++++ SOURCE DATA
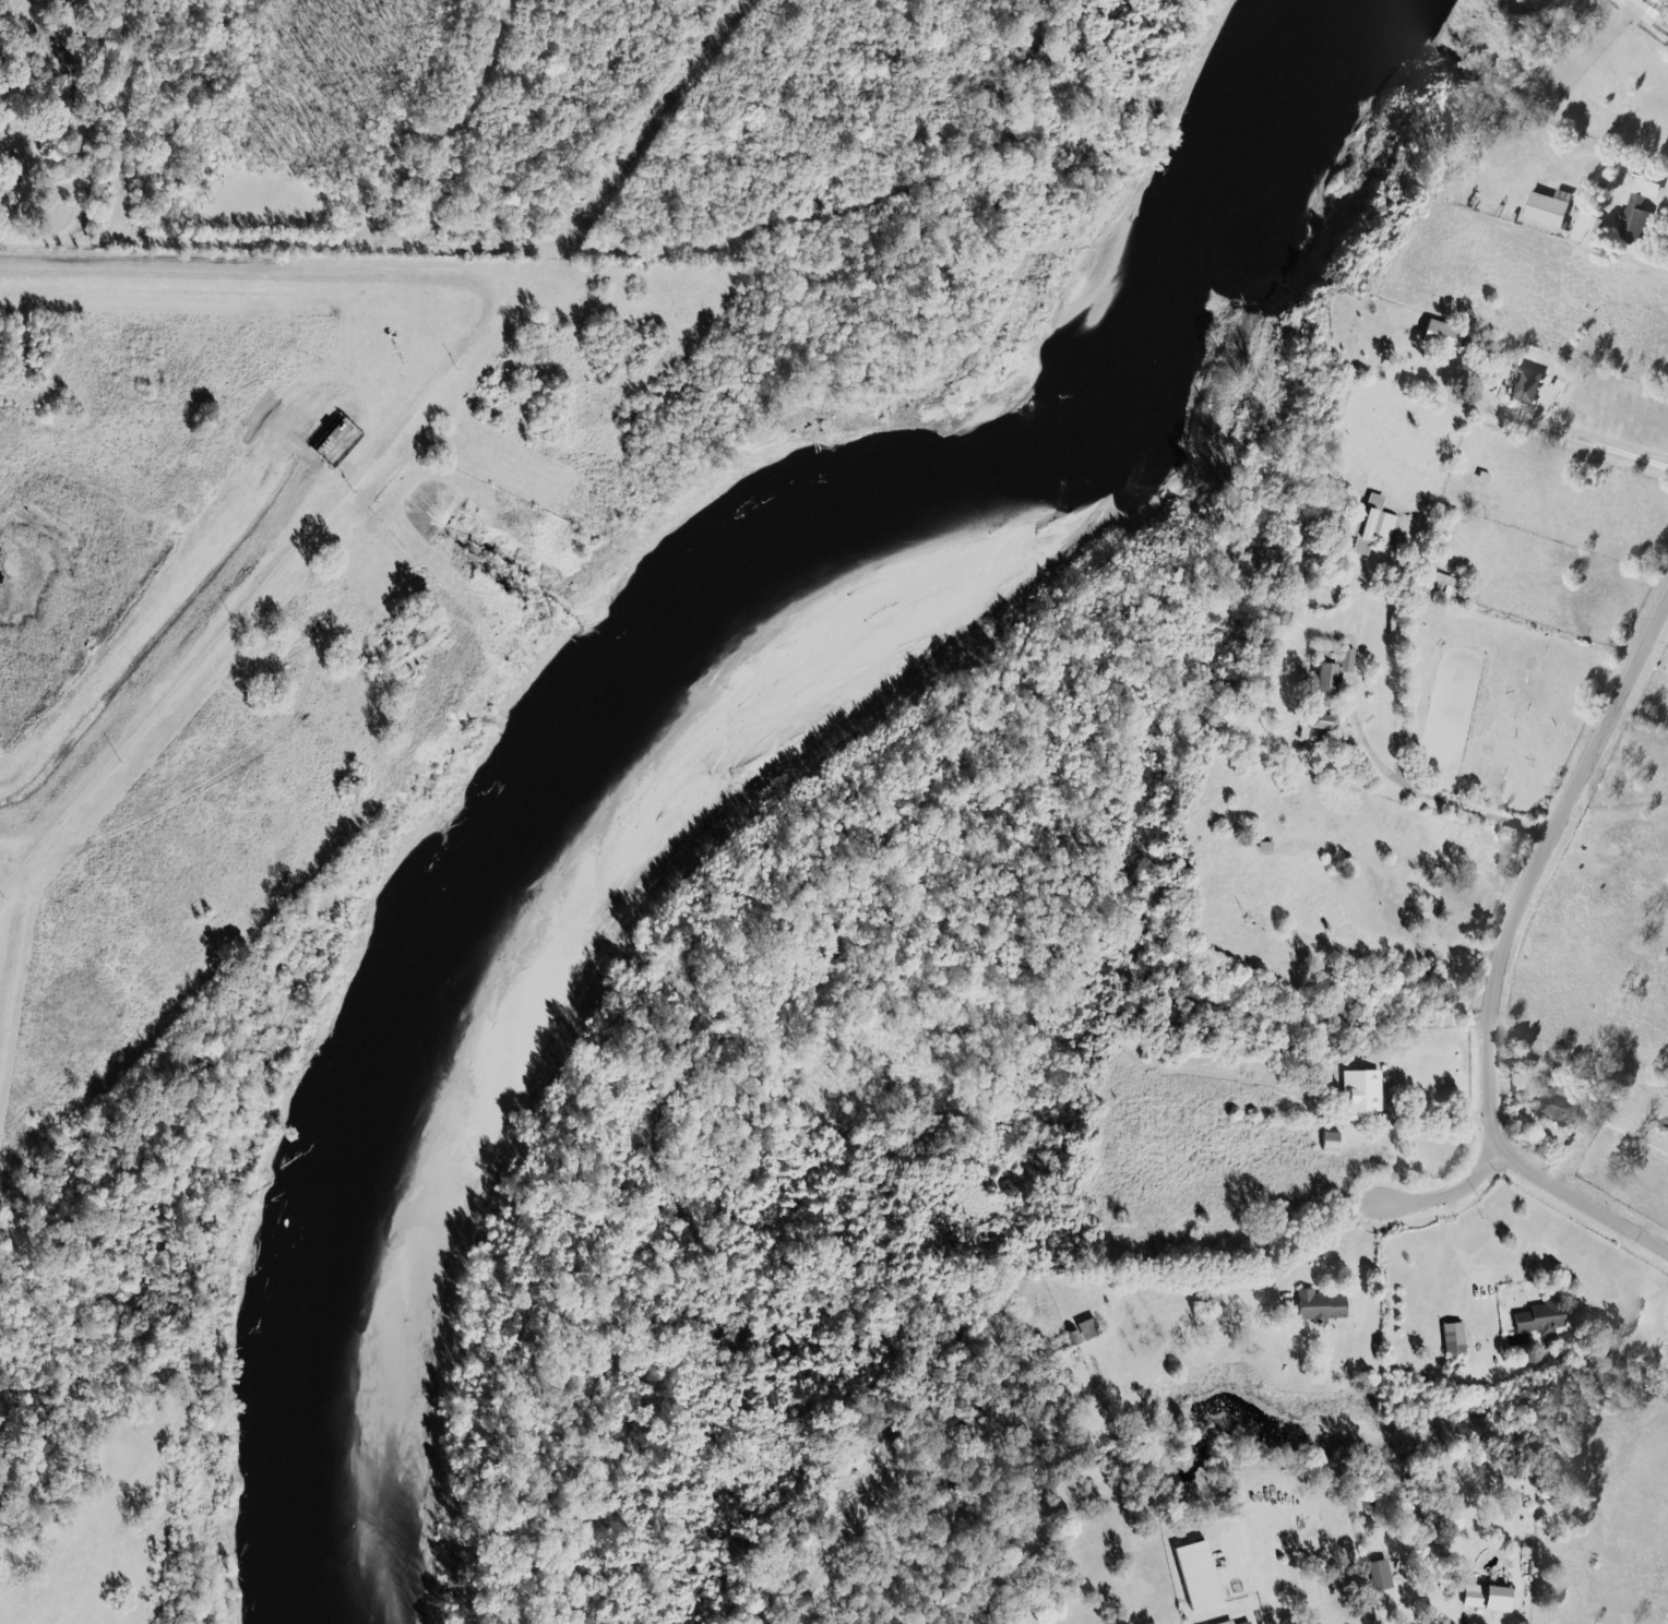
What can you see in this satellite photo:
building: (1645, 10)
building: (1548, 209)
building: (1637, 210)
building: (1585, 230)
road: (22, 239)
building: (1442, 335)
building: (1525, 385)
road: (1584, 438)
building: (1370, 521)
building: (1361, 547)
building: (1443, 583)
building: (1346, 661)
building: (1325, 679)
river: (681, 716)
building: (1319, 728)
road: (1372, 759)
road: (1584, 774)
road: (1411, 952)
building: (1361, 1095)
building: (1556, 1103)
building: (1330, 1142)
road: (1501, 1143)
road: (1446, 1191)
road: (1316, 1235)
road: (1458, 1254)
building: (1319, 1306)
building: (1540, 1319)
building: (1453, 1339)
building: (1380, 1575)
building: (1198, 1576)
building: (1486, 1598)
road: (649, 1614)
building: (1227, 1622)
building: (1245, 1623)

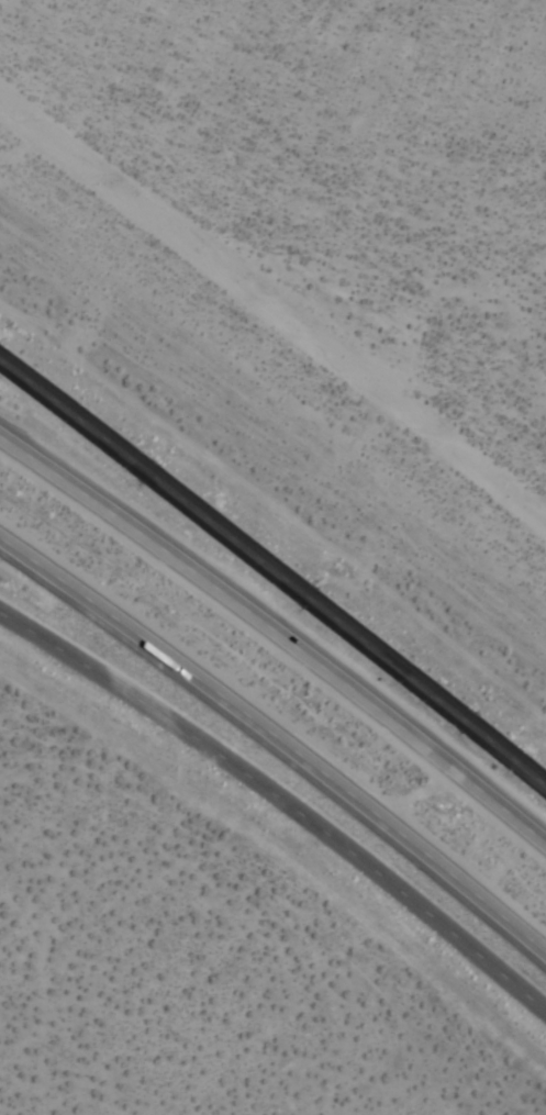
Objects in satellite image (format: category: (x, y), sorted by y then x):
crop: (307, 253)
road: (274, 572)
road: (277, 635)
road: (278, 740)
road: (282, 800)

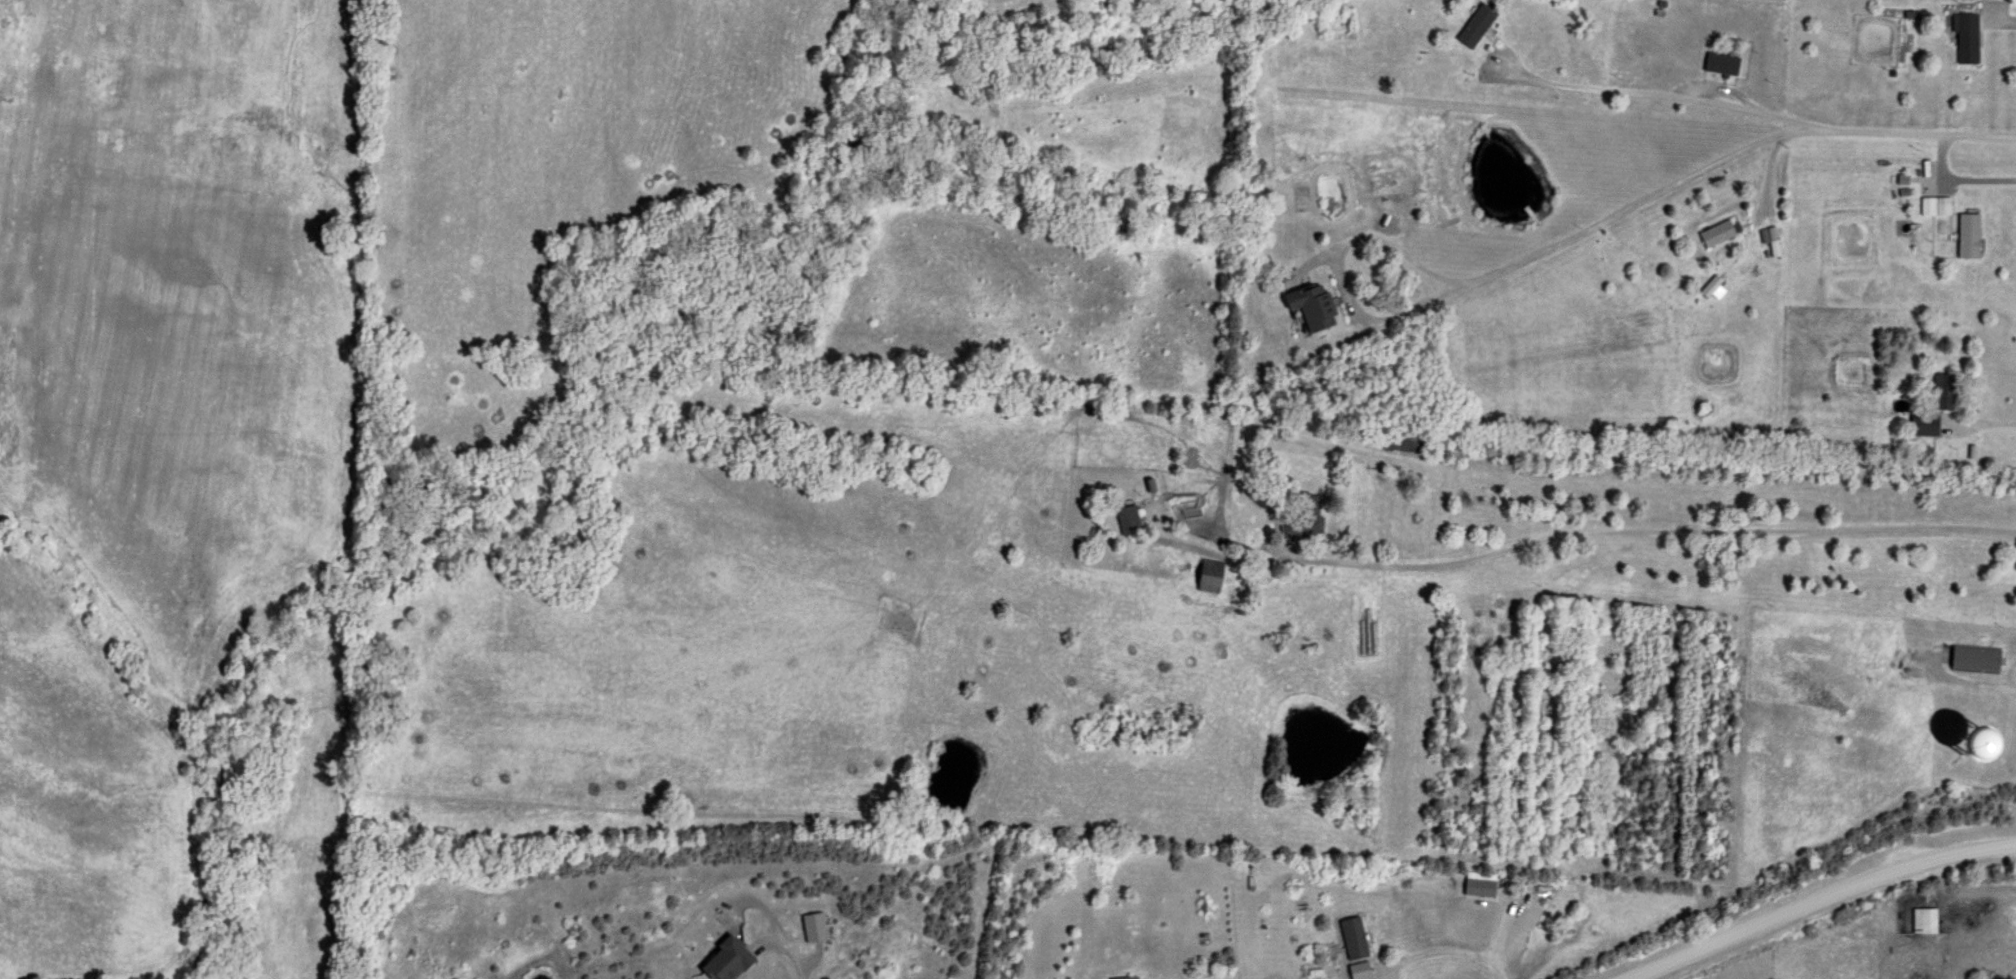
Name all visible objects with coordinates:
++++++++
WHAT TO WORK ON: Copy out all of the entries exactly as they stand, with no pictures in your copy.

RESPONSE FOR THIS EXERCISE:
What can you see in this satellite photo:
building: (1645, 10)
building: (1548, 209)
building: (1637, 210)
building: (1585, 230)
road: (22, 239)
building: (1442, 335)
building: (1525, 385)
road: (1584, 438)
building: (1370, 521)
building: (1361, 547)
building: (1443, 583)
building: (1346, 661)
building: (1325, 679)
river: (681, 716)
building: (1319, 728)
road: (1372, 759)
road: (1584, 774)
road: (1411, 952)
building: (1361, 1095)
building: (1556, 1103)
building: (1330, 1142)
road: (1501, 1143)
road: (1446, 1191)
road: (1316, 1235)
road: (1458, 1254)
building: (1319, 1306)
building: (1540, 1319)
building: (1453, 1339)
building: (1380, 1575)
building: (1198, 1576)
building: (1486, 1598)
road: (649, 1614)
building: (1227, 1622)
building: (1245, 1623)

Objects in satellite image (format: category: (x, y), sorted by y then x):
crop: (307, 253)
road: (274, 572)
road: (277, 635)
road: (278, 740)
road: (282, 800)

Name all visible objects with coordinates:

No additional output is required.